▸ Assignment: Write out, please, each line from the one containing "[(296,425),(272,468),(315,491),(338,448),(296,425)]" to the final line of the data, both included, exactly and without pictures.

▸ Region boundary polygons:
--

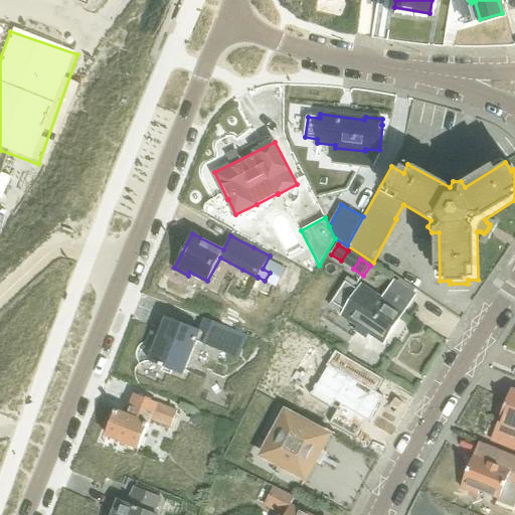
[(343,316),(358,326),(354,331),(366,339),(369,334),(383,343),(410,303),(390,290),(383,301),(362,287),(343,316)]
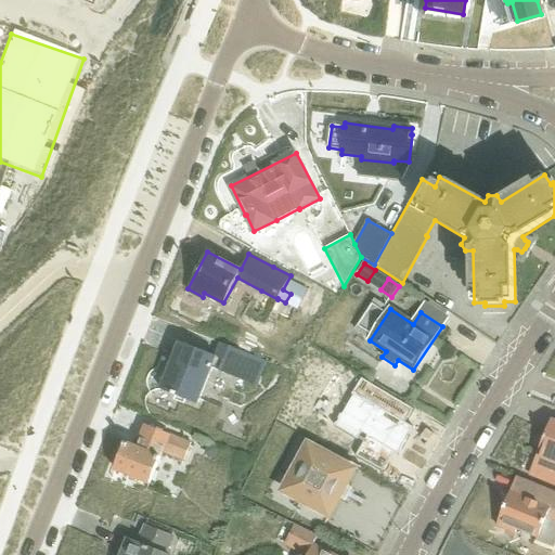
[(267,361),(248,355),(220,343),(216,357),(180,343),(162,389),(197,403),(211,368),(229,374),(257,386),(267,361)]
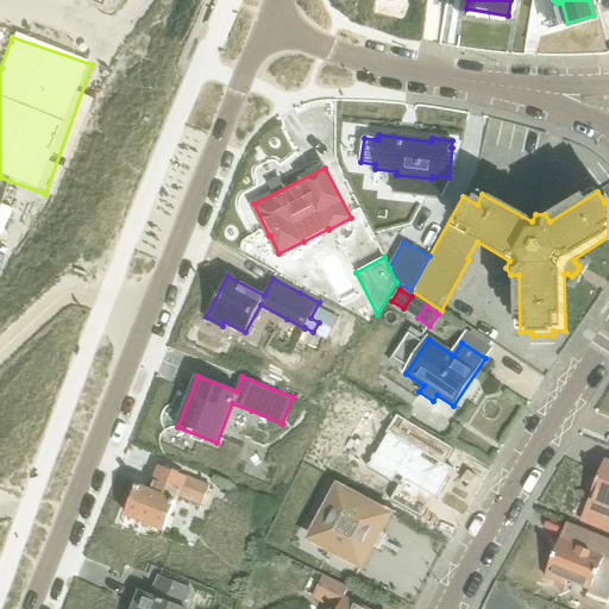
[(397,416),(366,469),(393,485),(397,477),(403,481),(390,502),(420,520),(433,498),(437,501),(454,471),(445,466),(454,451),(397,416)]
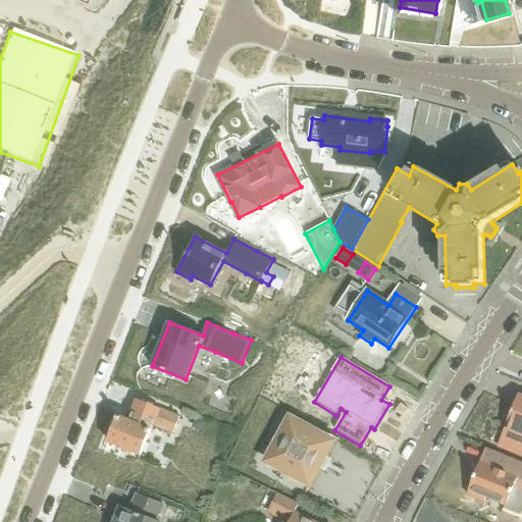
[(521,397),(519,397),(504,433),(499,447),(521,456),(521,397)]
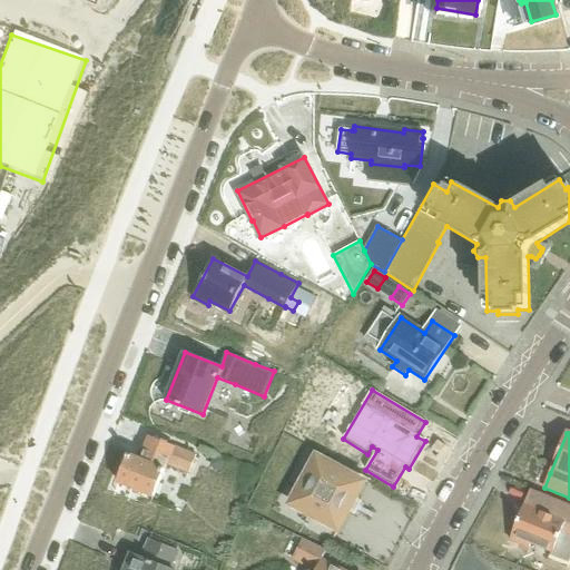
[(189,472),(197,454),(150,436),(140,460),(128,455),(118,481),(155,495),(167,463),(189,472)]
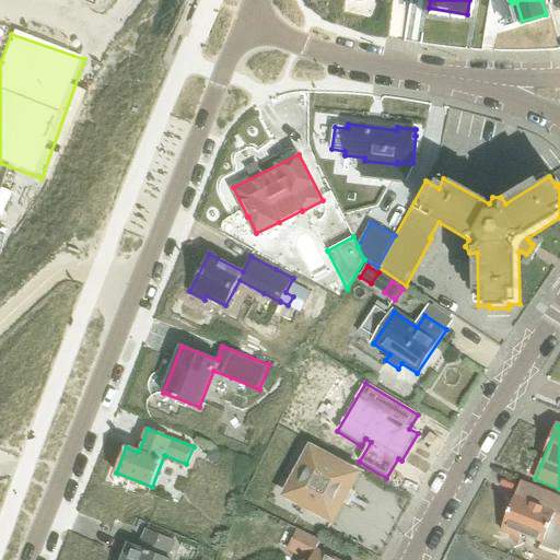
[(221,453),(210,448),(207,456),(218,461),(221,453)]
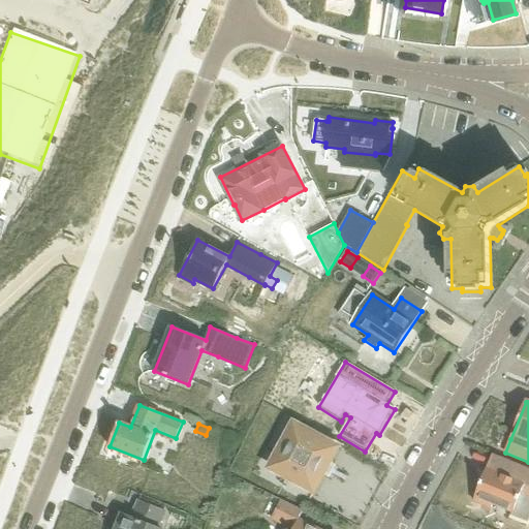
[(296,425),(272,468),(315,491),(338,448),(296,425)]
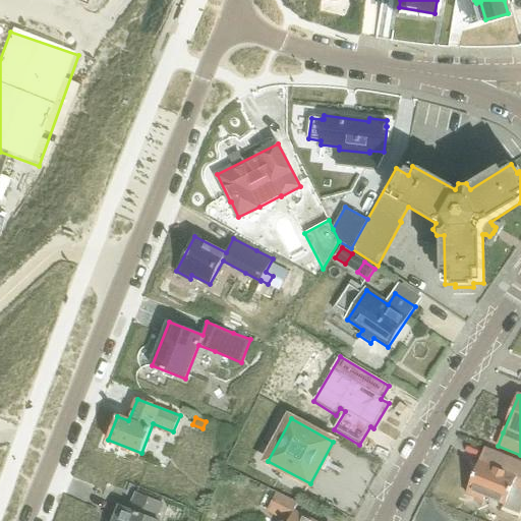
[(520,461),(486,447),(484,452),(467,494),(484,500),(485,497),(505,504),(503,507),(520,514),(520,511),(520,461)]
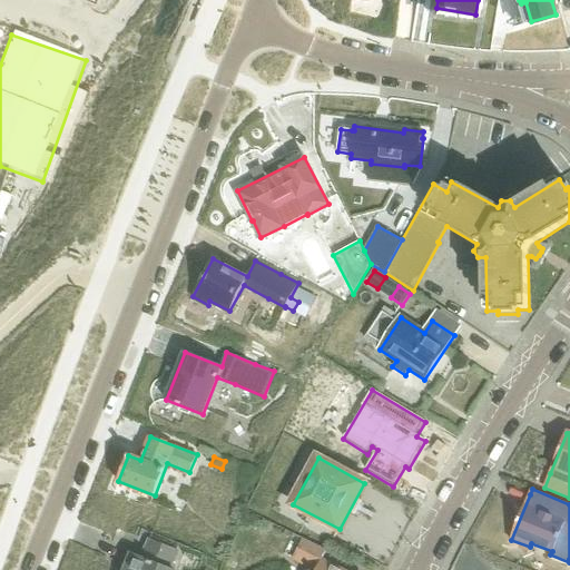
[(303,539),(298,549),(293,559),(304,564),(315,569),(341,569),(322,561),(327,550),(303,539)]
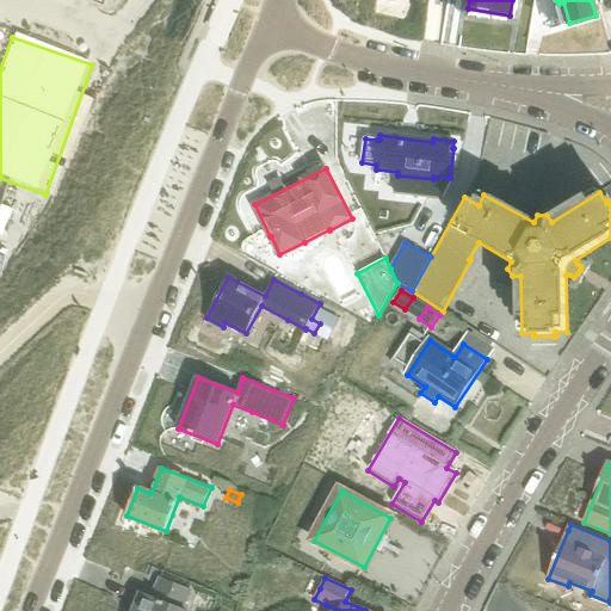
[(184,610),(181,610),(190,591),(161,579),(153,598),(141,593),(134,610),(184,610)]
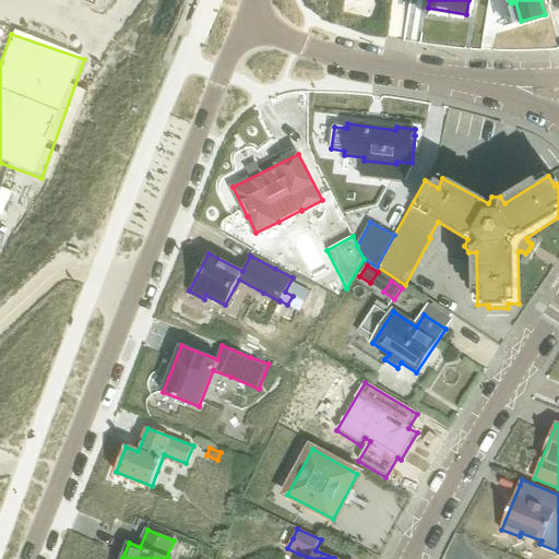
[(226,558),(232,558),(236,552),(236,551),(223,547),(219,556),(226,558)]
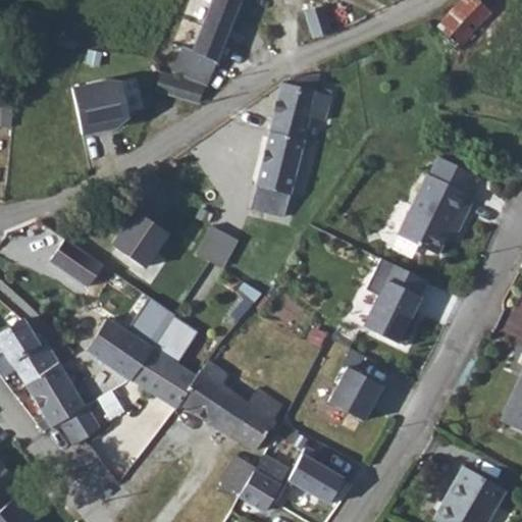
[(172,72),(210,84),(238,0),(213,0),(197,50),(184,46),(172,72)]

--

▸ Task response:
[(296,425),(272,468),(315,491),(338,448),(296,425)]
[(520,461),(486,447),(484,452),(467,494),(484,500),(485,497),(505,504),(503,507),(520,514),(520,511),(520,461)]
[(303,539),(298,549),(293,559),(304,564),(315,569),(341,569),(322,561),(327,550),(303,539)]
[(184,610),(181,610),(190,591),(161,579),(153,598),(141,593),(134,610),(184,610)]
[(226,558),(232,558),(236,552),(236,551),(223,547),(219,556),(226,558)]
[(172,72),(210,84),(238,0),(213,0),(197,50),(184,46),(172,72)]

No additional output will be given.